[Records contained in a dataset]
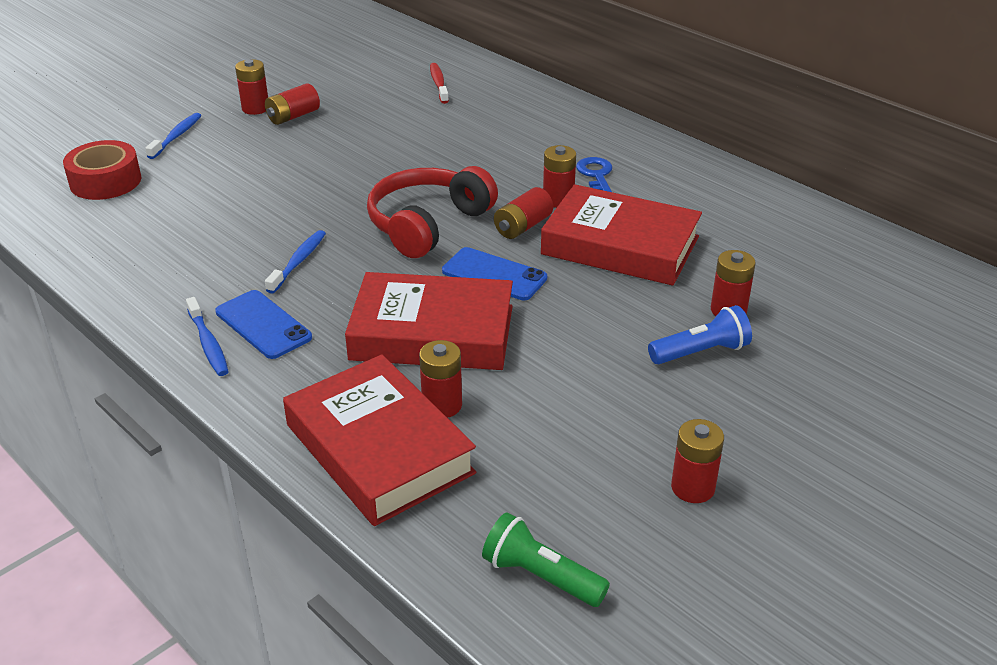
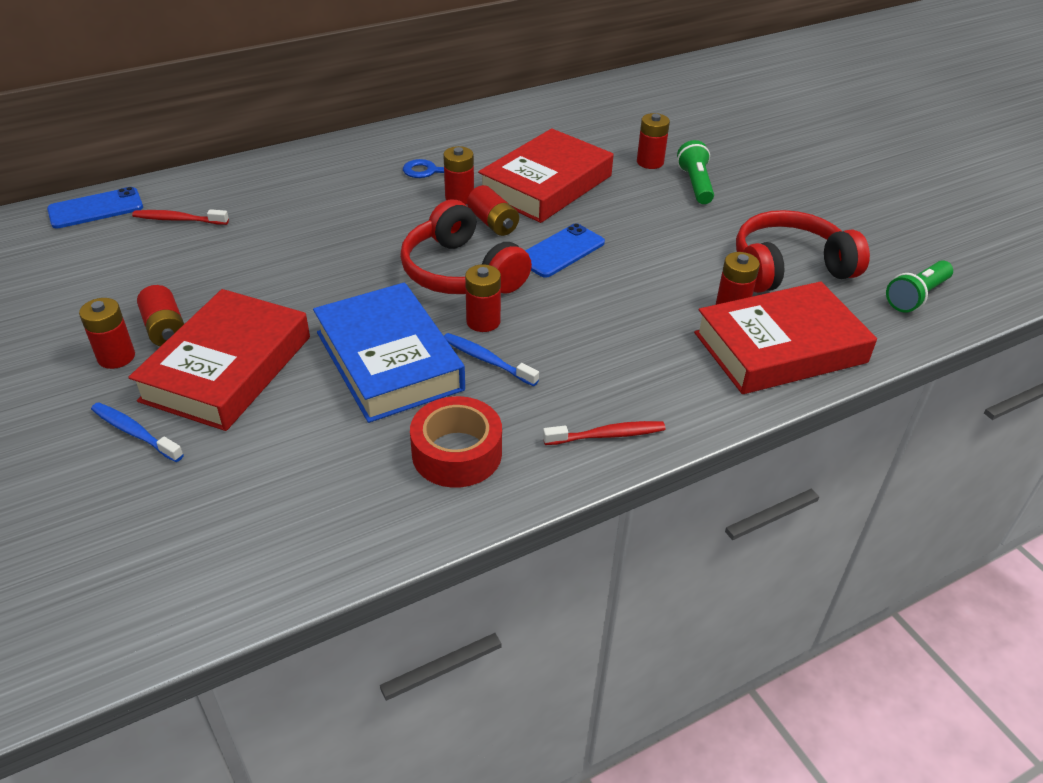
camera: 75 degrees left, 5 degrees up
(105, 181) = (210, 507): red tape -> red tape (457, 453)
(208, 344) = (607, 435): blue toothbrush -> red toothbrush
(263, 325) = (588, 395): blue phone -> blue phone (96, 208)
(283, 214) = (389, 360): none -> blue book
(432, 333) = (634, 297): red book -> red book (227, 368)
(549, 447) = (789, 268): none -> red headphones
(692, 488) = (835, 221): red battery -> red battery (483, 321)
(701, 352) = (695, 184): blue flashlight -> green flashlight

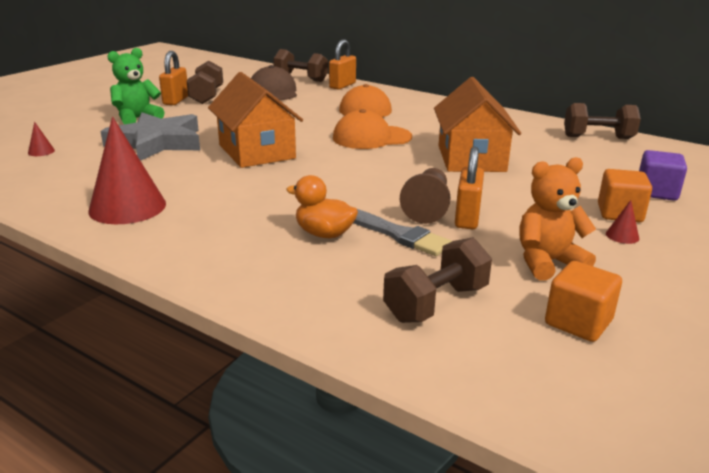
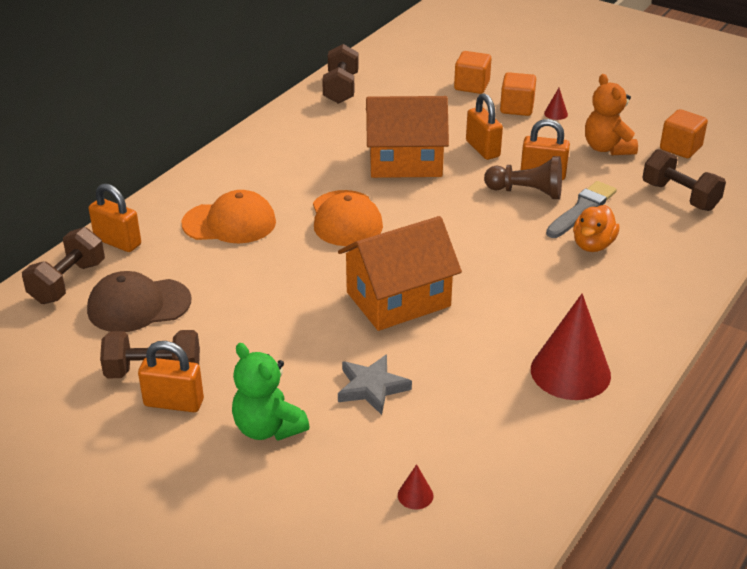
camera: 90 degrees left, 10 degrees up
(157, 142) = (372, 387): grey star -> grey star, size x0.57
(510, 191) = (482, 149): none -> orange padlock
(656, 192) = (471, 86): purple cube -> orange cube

→ **YOUR GOAL**: Output the line containing "(157, 142) = (372, 387): grey" and all lines after it to the end of the records, exactly as given.

→ **ANSWER TO THIS PROBLEM**:
(157, 142) = (372, 387): grey star -> grey star, size x0.57
(510, 191) = (482, 149): none -> orange padlock
(656, 192) = (471, 86): purple cube -> orange cube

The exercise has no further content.